### Exercise
What the answer must contain is every line of the records, exactly, with no pictures.

--- Records Enclosed Below ---

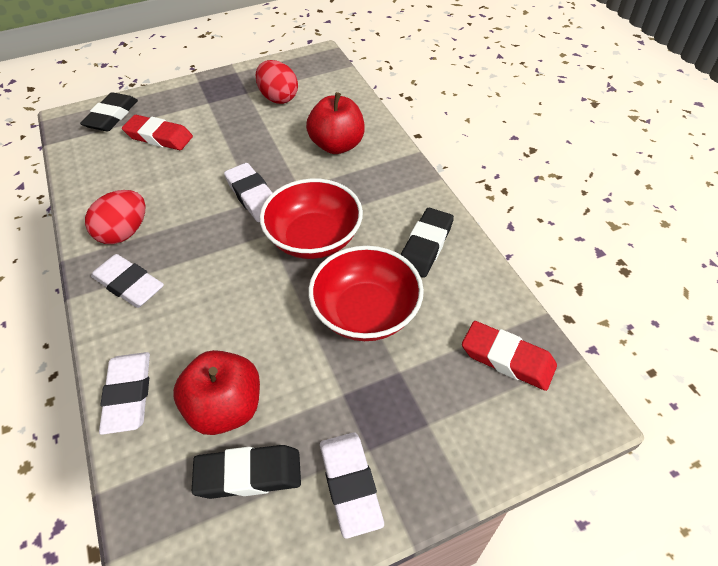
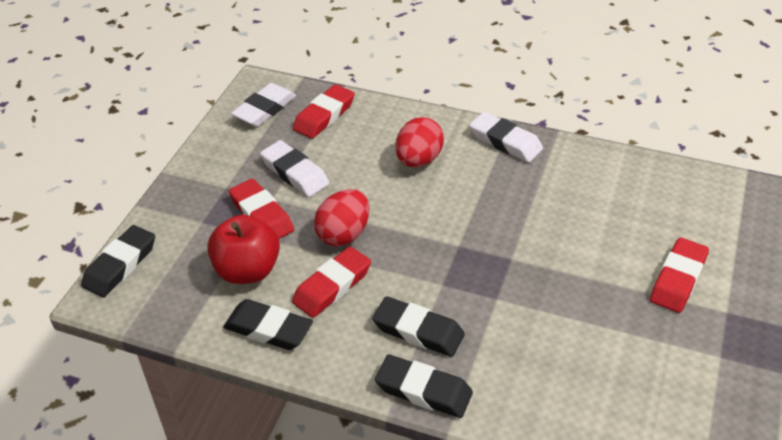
black eraser: 3 -> 4
red apple: 2 -> 1
red bowl: 2 -> 0
red eraser: 2 -> 4
white eraser: 4 -> 3

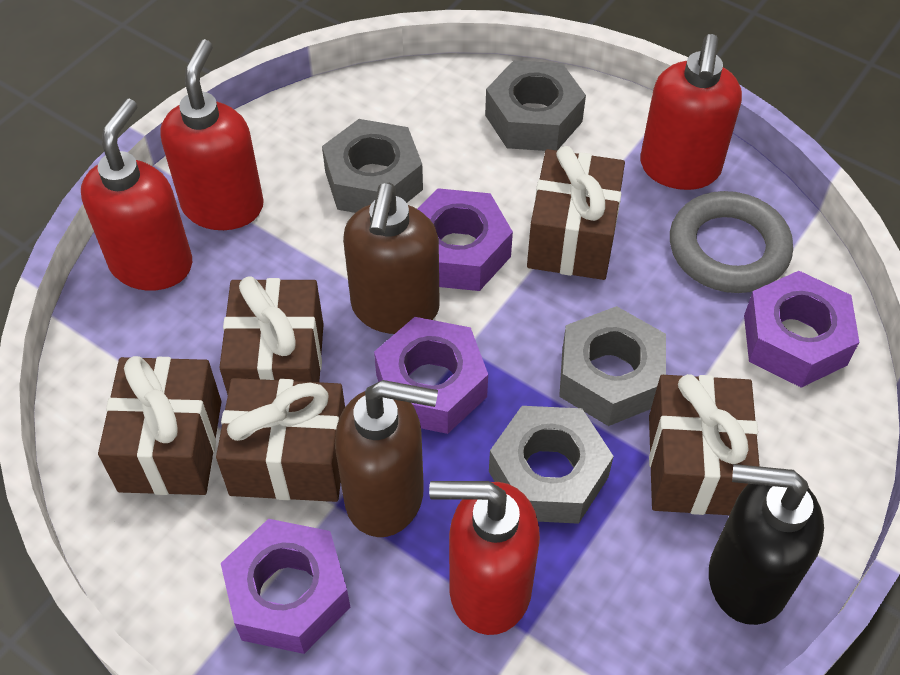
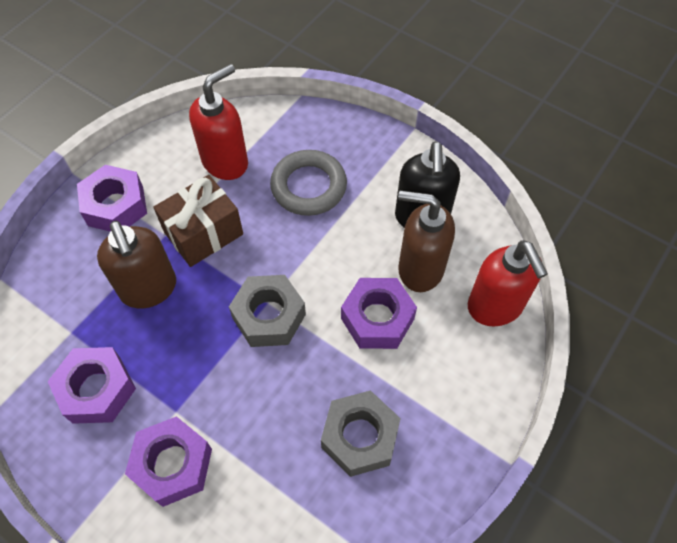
brown gift: 5 -> 1
grey nut: 4 -> 2
red soap dispenser: 4 -> 2

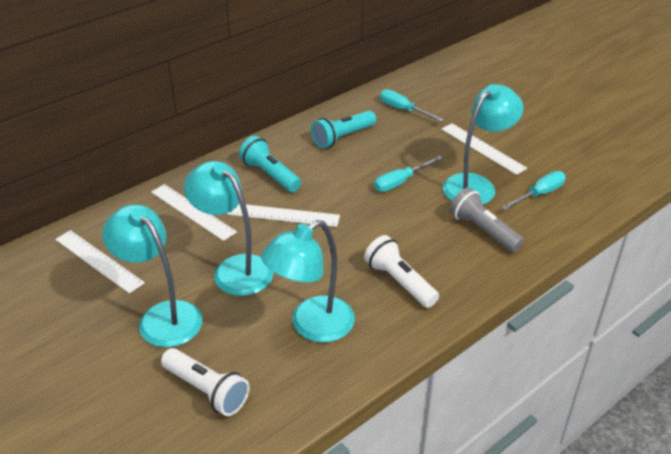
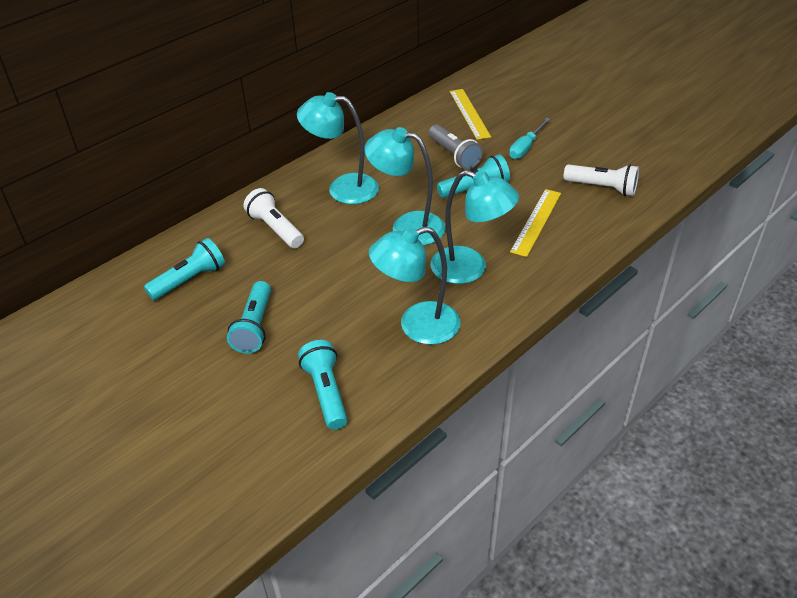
turquoise flashlight: 2 -> 4
turquoise screwdriver: 3 -> 1
white ruler: 4 -> 0
yellow ruler: 0 -> 2

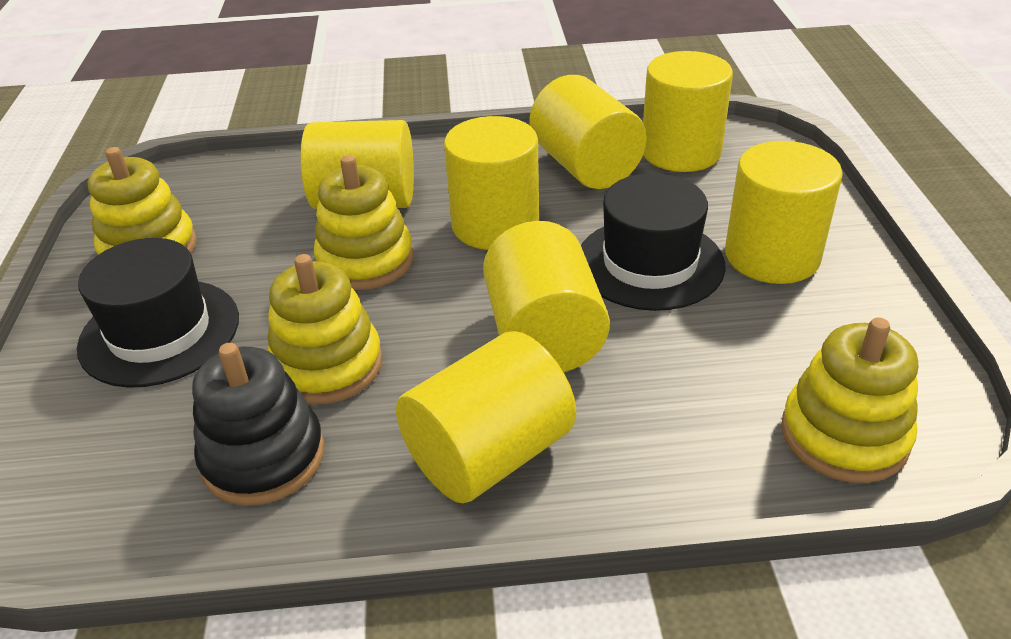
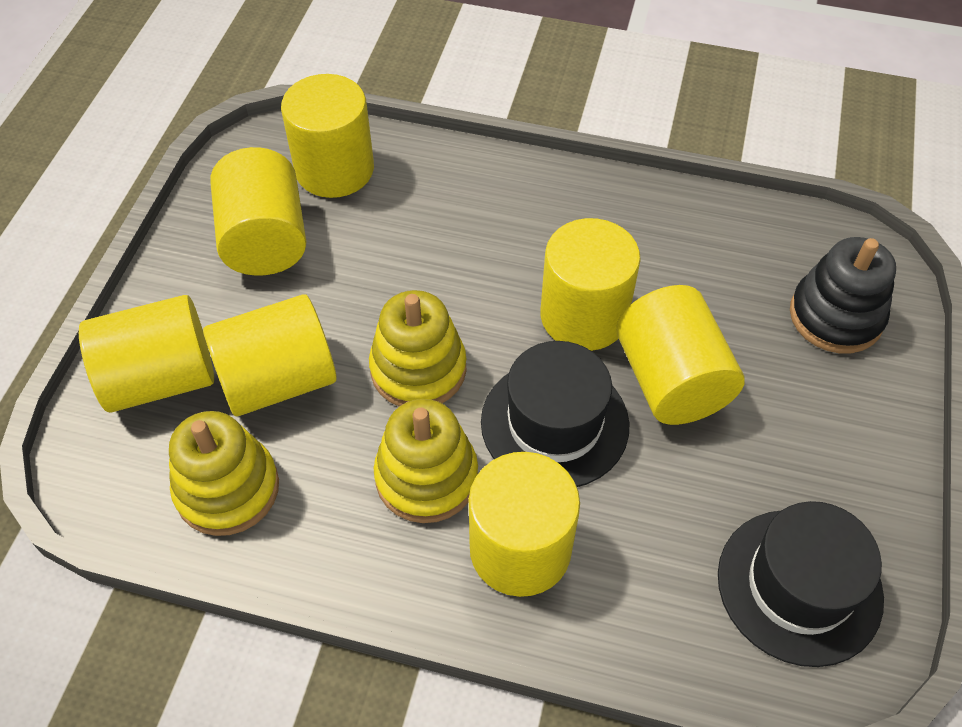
yellow stacking toy: 4 -> 3

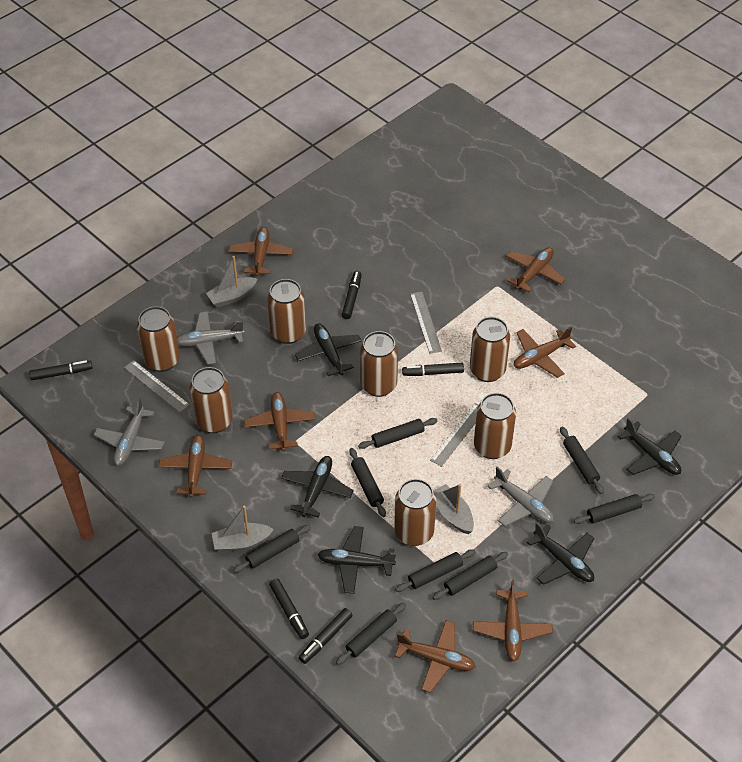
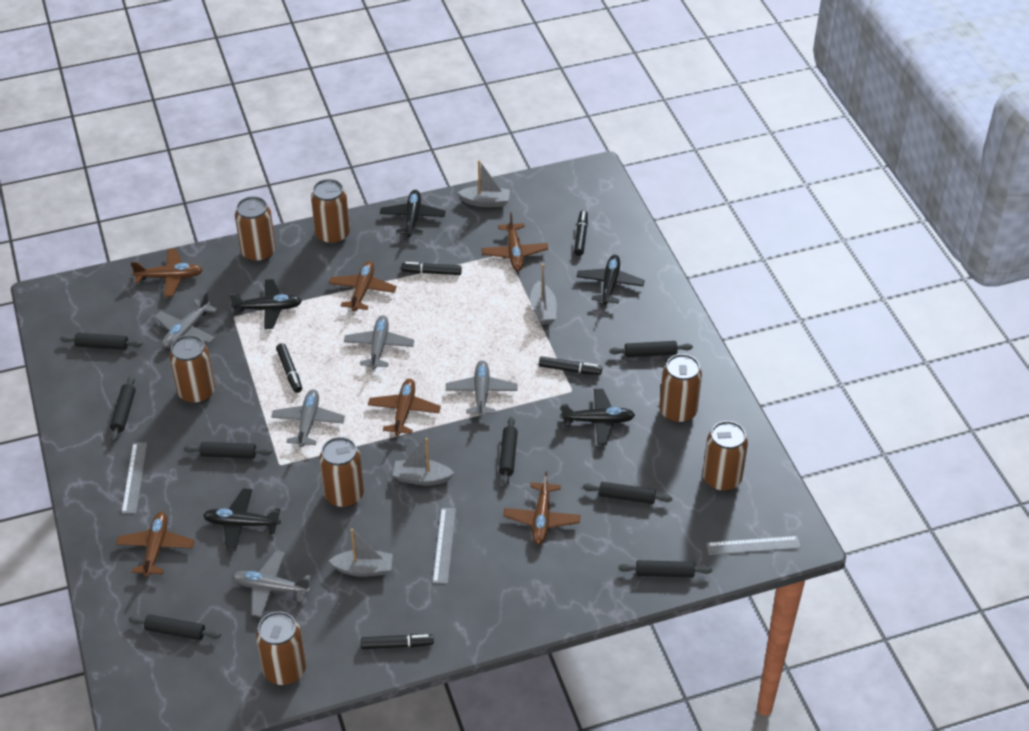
brown plane: 7 -> 6
grey boat: 3 -> 4
grey plane: 3 -> 5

--- End of Enclosed Records ---

### Exercise response
black eraser: 3 -> 4
red apple: 2 -> 1
red bowl: 2 -> 0
red eraser: 2 -> 4
white eraser: 4 -> 3

brown gift: 5 -> 1
grey nut: 4 -> 2
red soap dispenser: 4 -> 2

turquoise flashlight: 2 -> 4
turquoise screwdriver: 3 -> 1
white ruler: 4 -> 0
yellow ruler: 0 -> 2

yellow stacking toy: 4 -> 3

brown plane: 7 -> 6
grey boat: 3 -> 4
grey plane: 3 -> 5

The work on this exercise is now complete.